■ About this task
In the listing below, the answer starts at the line that has "(496, 70) = (469, 92): black" and stops after the line that has "(897, 497) = (904, 366): red"; please repeat that part exactly and nothing more.

■ Information given
========================================
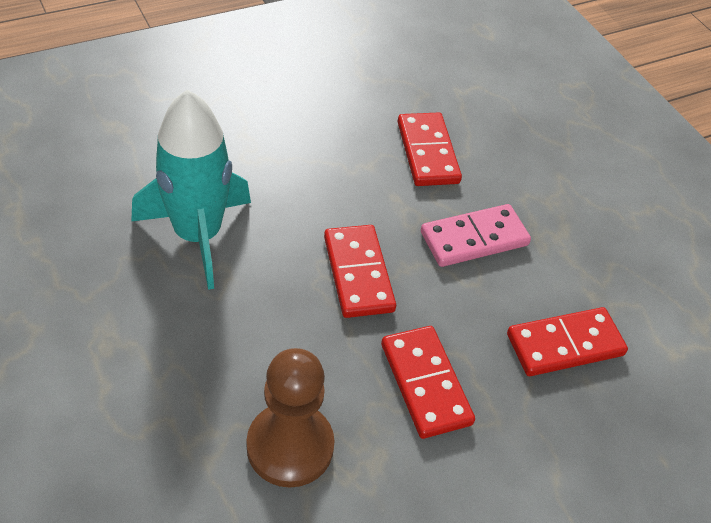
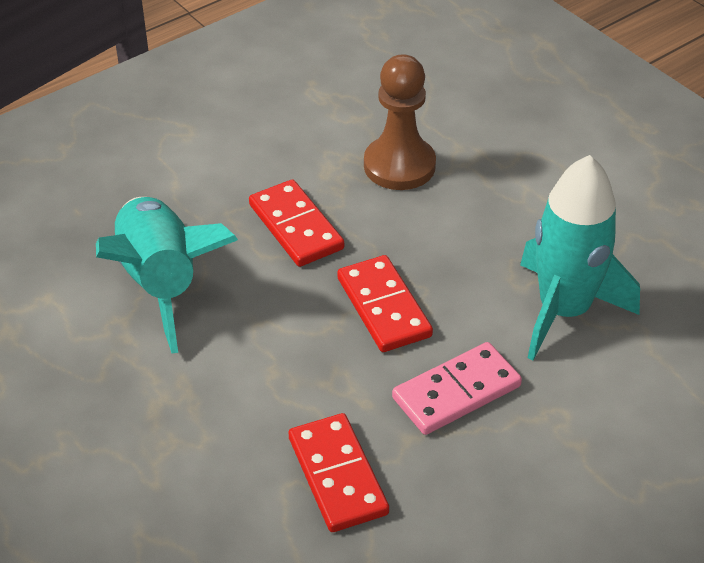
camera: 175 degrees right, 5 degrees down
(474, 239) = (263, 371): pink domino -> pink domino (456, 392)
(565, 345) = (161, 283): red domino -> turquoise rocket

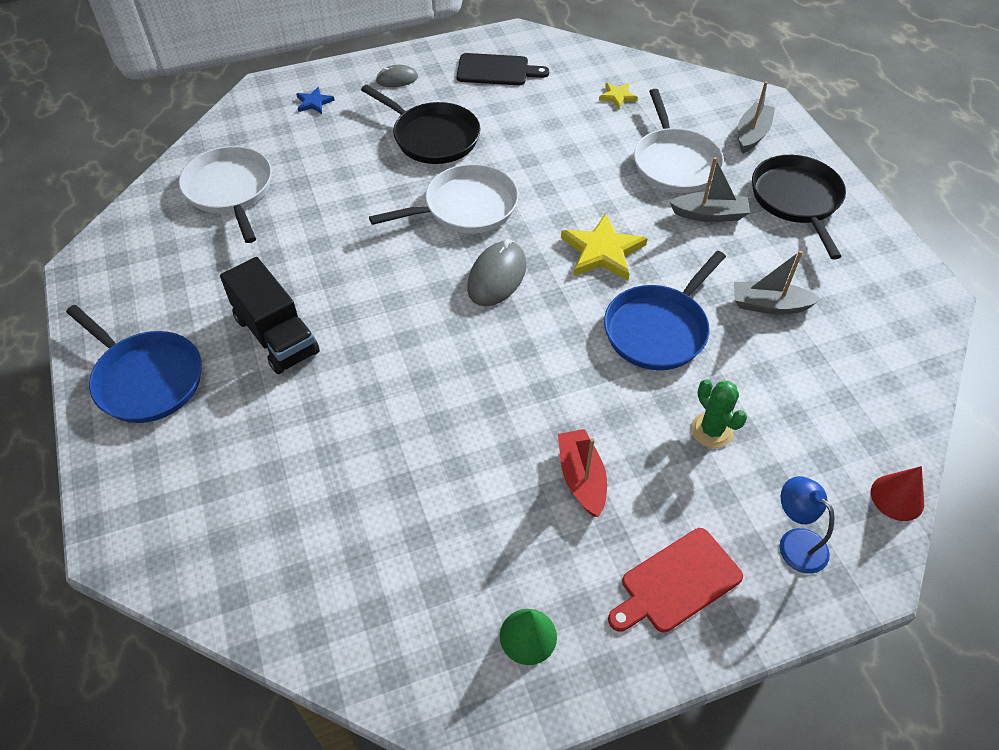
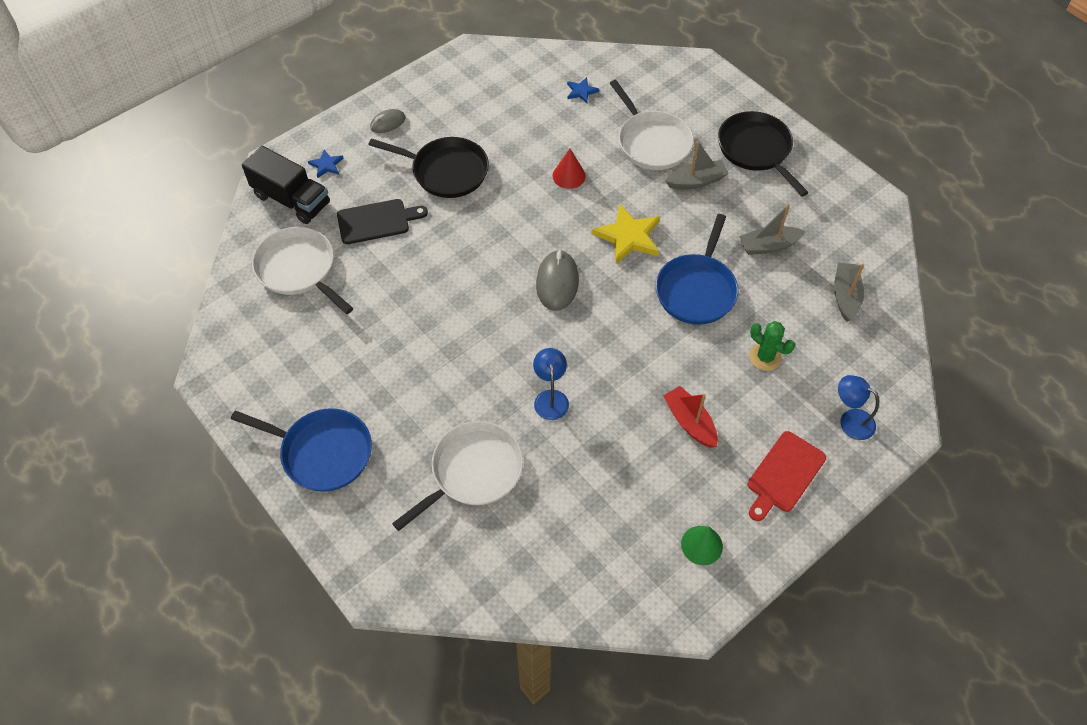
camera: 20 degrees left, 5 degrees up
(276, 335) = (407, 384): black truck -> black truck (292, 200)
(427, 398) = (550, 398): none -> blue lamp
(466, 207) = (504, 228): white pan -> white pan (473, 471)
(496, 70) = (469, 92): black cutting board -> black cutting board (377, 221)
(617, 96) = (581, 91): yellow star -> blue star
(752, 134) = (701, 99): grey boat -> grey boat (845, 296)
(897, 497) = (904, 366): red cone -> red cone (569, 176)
========================================
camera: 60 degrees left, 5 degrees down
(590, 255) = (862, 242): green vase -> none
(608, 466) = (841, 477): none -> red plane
========================================
■ Solution to this task
(496, 70) = (469, 92): black cutting board -> black cutting board (377, 221)
(617, 96) = (581, 91): yellow star -> blue star
(752, 134) = (701, 99): grey boat -> grey boat (845, 296)
(897, 497) = (904, 366): red cone -> red cone (569, 176)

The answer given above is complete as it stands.